• HOW TO COMPLETE THIS TASK:
Give every line below again, exactly as it appears.

[Coordinate-based object records]
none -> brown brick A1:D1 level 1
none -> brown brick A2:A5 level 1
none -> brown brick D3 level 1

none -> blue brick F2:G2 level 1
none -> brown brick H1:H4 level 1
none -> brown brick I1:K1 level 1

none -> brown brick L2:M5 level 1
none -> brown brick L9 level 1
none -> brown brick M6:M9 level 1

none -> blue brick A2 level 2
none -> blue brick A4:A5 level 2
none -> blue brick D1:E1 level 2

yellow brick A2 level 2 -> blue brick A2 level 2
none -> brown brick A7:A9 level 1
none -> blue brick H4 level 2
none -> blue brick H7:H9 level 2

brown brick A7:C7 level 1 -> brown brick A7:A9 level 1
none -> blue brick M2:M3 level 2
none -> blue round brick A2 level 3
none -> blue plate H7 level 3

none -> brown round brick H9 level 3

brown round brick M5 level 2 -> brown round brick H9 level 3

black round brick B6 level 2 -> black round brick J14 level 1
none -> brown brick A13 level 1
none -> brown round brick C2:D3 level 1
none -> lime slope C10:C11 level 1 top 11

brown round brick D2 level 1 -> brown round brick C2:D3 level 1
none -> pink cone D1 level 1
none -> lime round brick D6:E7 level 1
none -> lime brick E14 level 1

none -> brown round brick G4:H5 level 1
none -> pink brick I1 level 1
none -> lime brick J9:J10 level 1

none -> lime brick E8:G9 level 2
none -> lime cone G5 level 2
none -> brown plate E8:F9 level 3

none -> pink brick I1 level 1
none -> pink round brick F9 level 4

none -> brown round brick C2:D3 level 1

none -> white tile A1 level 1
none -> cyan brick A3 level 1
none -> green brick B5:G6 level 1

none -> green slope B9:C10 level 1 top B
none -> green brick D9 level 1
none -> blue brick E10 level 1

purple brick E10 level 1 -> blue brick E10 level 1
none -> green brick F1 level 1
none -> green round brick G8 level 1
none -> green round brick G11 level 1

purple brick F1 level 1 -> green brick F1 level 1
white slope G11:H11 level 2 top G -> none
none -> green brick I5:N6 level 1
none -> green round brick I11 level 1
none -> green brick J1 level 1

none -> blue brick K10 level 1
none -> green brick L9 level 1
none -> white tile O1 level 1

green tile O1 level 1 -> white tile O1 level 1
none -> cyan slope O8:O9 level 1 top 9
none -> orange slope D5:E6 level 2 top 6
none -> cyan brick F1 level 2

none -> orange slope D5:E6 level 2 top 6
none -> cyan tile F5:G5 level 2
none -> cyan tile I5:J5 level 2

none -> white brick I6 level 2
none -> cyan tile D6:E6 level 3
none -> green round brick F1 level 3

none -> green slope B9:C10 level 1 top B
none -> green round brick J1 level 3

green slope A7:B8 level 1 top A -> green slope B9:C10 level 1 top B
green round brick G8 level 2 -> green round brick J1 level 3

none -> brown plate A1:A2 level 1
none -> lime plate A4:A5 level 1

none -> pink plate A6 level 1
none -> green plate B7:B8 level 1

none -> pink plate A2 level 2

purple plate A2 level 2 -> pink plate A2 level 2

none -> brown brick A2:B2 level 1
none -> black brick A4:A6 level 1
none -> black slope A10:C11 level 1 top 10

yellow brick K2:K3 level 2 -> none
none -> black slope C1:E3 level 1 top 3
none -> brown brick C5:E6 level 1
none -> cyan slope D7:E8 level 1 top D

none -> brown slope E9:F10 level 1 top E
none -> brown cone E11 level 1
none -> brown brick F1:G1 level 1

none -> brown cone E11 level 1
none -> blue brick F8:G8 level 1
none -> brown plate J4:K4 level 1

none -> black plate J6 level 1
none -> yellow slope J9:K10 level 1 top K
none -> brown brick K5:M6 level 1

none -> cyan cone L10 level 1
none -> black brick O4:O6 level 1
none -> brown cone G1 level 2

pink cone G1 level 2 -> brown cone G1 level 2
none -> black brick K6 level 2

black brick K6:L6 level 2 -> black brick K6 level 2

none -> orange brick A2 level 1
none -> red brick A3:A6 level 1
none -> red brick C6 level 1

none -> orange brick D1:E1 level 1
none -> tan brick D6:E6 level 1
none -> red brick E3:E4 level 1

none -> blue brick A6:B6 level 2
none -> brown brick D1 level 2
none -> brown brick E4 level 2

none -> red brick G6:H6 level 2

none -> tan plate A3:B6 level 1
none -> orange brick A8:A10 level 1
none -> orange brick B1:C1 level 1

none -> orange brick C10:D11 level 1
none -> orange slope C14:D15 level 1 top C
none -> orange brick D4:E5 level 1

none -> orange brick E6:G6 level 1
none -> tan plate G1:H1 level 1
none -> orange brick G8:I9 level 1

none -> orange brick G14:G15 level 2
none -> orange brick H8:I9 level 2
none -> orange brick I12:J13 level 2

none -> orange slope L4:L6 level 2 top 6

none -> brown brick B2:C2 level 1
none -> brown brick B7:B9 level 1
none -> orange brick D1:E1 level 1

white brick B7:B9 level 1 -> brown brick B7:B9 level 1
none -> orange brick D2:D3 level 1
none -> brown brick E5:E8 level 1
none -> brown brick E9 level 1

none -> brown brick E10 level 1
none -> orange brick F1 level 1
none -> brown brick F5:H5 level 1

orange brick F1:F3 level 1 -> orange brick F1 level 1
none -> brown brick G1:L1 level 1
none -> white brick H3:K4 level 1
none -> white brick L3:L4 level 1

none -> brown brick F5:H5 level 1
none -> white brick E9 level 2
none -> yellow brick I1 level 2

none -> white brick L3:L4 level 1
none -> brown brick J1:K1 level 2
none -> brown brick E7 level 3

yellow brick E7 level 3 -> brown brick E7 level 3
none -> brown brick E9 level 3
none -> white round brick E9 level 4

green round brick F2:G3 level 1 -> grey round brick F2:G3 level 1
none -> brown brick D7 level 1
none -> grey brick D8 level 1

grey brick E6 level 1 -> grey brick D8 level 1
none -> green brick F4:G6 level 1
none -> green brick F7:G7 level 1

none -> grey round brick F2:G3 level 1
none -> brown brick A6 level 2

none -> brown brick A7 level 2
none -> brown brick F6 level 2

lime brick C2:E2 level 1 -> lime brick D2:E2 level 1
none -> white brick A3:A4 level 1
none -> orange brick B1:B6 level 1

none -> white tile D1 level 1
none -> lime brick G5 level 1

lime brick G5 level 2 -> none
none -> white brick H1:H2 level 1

• THE COMPLETED TASK:
none -> brown brick A1:D1 level 1
none -> brown brick A2:A5 level 1
none -> brown brick D3 level 1

none -> blue brick F2:G2 level 1
none -> brown brick H1:H4 level 1
none -> brown brick I1:K1 level 1

none -> brown brick L2:M5 level 1
none -> brown brick L9 level 1
none -> brown brick M6:M9 level 1

none -> blue brick A2 level 2
none -> blue brick A4:A5 level 2
none -> blue brick D1:E1 level 2

yellow brick A2 level 2 -> blue brick A2 level 2
none -> brown brick A7:A9 level 1
none -> blue brick H4 level 2
none -> blue brick H7:H9 level 2

brown brick A7:C7 level 1 -> brown brick A7:A9 level 1
none -> blue brick M2:M3 level 2
none -> blue round brick A2 level 3
none -> blue plate H7 level 3

none -> brown round brick H9 level 3

brown round brick M5 level 2 -> brown round brick H9 level 3

black round brick B6 level 2 -> black round brick J14 level 1
none -> brown brick A13 level 1
none -> brown round brick C2:D3 level 1
none -> lime slope C10:C11 level 1 top 11

brown round brick D2 level 1 -> brown round brick C2:D3 level 1
none -> pink cone D1 level 1
none -> lime round brick D6:E7 level 1
none -> lime brick E14 level 1

none -> brown round brick G4:H5 level 1
none -> pink brick I1 level 1
none -> lime brick J9:J10 level 1

none -> lime brick E8:G9 level 2
none -> lime cone G5 level 2
none -> brown plate E8:F9 level 3

none -> pink brick I1 level 1
none -> pink round brick F9 level 4

none -> brown round brick C2:D3 level 1

none -> white tile A1 level 1
none -> cyan brick A3 level 1
none -> green brick B5:G6 level 1

none -> green slope B9:C10 level 1 top B
none -> green brick D9 level 1
none -> blue brick E10 level 1

purple brick E10 level 1 -> blue brick E10 level 1
none -> green brick F1 level 1
none -> green round brick G8 level 1
none -> green round brick G11 level 1

purple brick F1 level 1 -> green brick F1 level 1
white slope G11:H11 level 2 top G -> none
none -> green brick I5:N6 level 1
none -> green round brick I11 level 1
none -> green brick J1 level 1

none -> blue brick K10 level 1
none -> green brick L9 level 1
none -> white tile O1 level 1

green tile O1 level 1 -> white tile O1 level 1
none -> cyan slope O8:O9 level 1 top 9
none -> orange slope D5:E6 level 2 top 6
none -> cyan brick F1 level 2

none -> orange slope D5:E6 level 2 top 6
none -> cyan tile F5:G5 level 2
none -> cyan tile I5:J5 level 2

none -> white brick I6 level 2
none -> cyan tile D6:E6 level 3
none -> green round brick F1 level 3

none -> green slope B9:C10 level 1 top B
none -> green round brick J1 level 3

green slope A7:B8 level 1 top A -> green slope B9:C10 level 1 top B
green round brick G8 level 2 -> green round brick J1 level 3

none -> brown plate A1:A2 level 1
none -> lime plate A4:A5 level 1

none -> pink plate A6 level 1
none -> green plate B7:B8 level 1

none -> pink plate A2 level 2

purple plate A2 level 2 -> pink plate A2 level 2

none -> brown brick A2:B2 level 1
none -> black brick A4:A6 level 1
none -> black slope A10:C11 level 1 top 10

yellow brick K2:K3 level 2 -> none
none -> black slope C1:E3 level 1 top 3
none -> brown brick C5:E6 level 1
none -> cyan slope D7:E8 level 1 top D

none -> brown slope E9:F10 level 1 top E
none -> brown cone E11 level 1
none -> brown brick F1:G1 level 1

none -> brown cone E11 level 1
none -> blue brick F8:G8 level 1
none -> brown plate J4:K4 level 1

none -> black plate J6 level 1
none -> yellow slope J9:K10 level 1 top K
none -> brown brick K5:M6 level 1

none -> cyan cone L10 level 1
none -> black brick O4:O6 level 1
none -> brown cone G1 level 2

pink cone G1 level 2 -> brown cone G1 level 2
none -> black brick K6 level 2

black brick K6:L6 level 2 -> black brick K6 level 2

none -> orange brick A2 level 1
none -> red brick A3:A6 level 1
none -> red brick C6 level 1

none -> orange brick D1:E1 level 1
none -> tan brick D6:E6 level 1
none -> red brick E3:E4 level 1

none -> blue brick A6:B6 level 2
none -> brown brick D1 level 2
none -> brown brick E4 level 2

none -> red brick G6:H6 level 2

none -> tan plate A3:B6 level 1
none -> orange brick A8:A10 level 1
none -> orange brick B1:C1 level 1

none -> orange brick C10:D11 level 1
none -> orange slope C14:D15 level 1 top C
none -> orange brick D4:E5 level 1

none -> orange brick E6:G6 level 1
none -> tan plate G1:H1 level 1
none -> orange brick G8:I9 level 1

none -> orange brick G14:G15 level 2
none -> orange brick H8:I9 level 2
none -> orange brick I12:J13 level 2

none -> orange slope L4:L6 level 2 top 6

none -> brown brick B2:C2 level 1
none -> brown brick B7:B9 level 1
none -> orange brick D1:E1 level 1

white brick B7:B9 level 1 -> brown brick B7:B9 level 1
none -> orange brick D2:D3 level 1
none -> brown brick E5:E8 level 1
none -> brown brick E9 level 1

none -> brown brick E10 level 1
none -> orange brick F1 level 1
none -> brown brick F5:H5 level 1

orange brick F1:F3 level 1 -> orange brick F1 level 1
none -> brown brick G1:L1 level 1
none -> white brick H3:K4 level 1
none -> white brick L3:L4 level 1

none -> brown brick F5:H5 level 1
none -> white brick E9 level 2
none -> yellow brick I1 level 2

none -> white brick L3:L4 level 1
none -> brown brick J1:K1 level 2
none -> brown brick E7 level 3

yellow brick E7 level 3 -> brown brick E7 level 3
none -> brown brick E9 level 3
none -> white round brick E9 level 4

green round brick F2:G3 level 1 -> grey round brick F2:G3 level 1
none -> brown brick D7 level 1
none -> grey brick D8 level 1

grey brick E6 level 1 -> grey brick D8 level 1
none -> green brick F4:G6 level 1
none -> green brick F7:G7 level 1

none -> grey round brick F2:G3 level 1
none -> brown brick A6 level 2

none -> brown brick A7 level 2
none -> brown brick F6 level 2

lime brick C2:E2 level 1 -> lime brick D2:E2 level 1
none -> white brick A3:A4 level 1
none -> orange brick B1:B6 level 1

none -> white tile D1 level 1
none -> lime brick G5 level 1

lime brick G5 level 2 -> none
none -> white brick H1:H2 level 1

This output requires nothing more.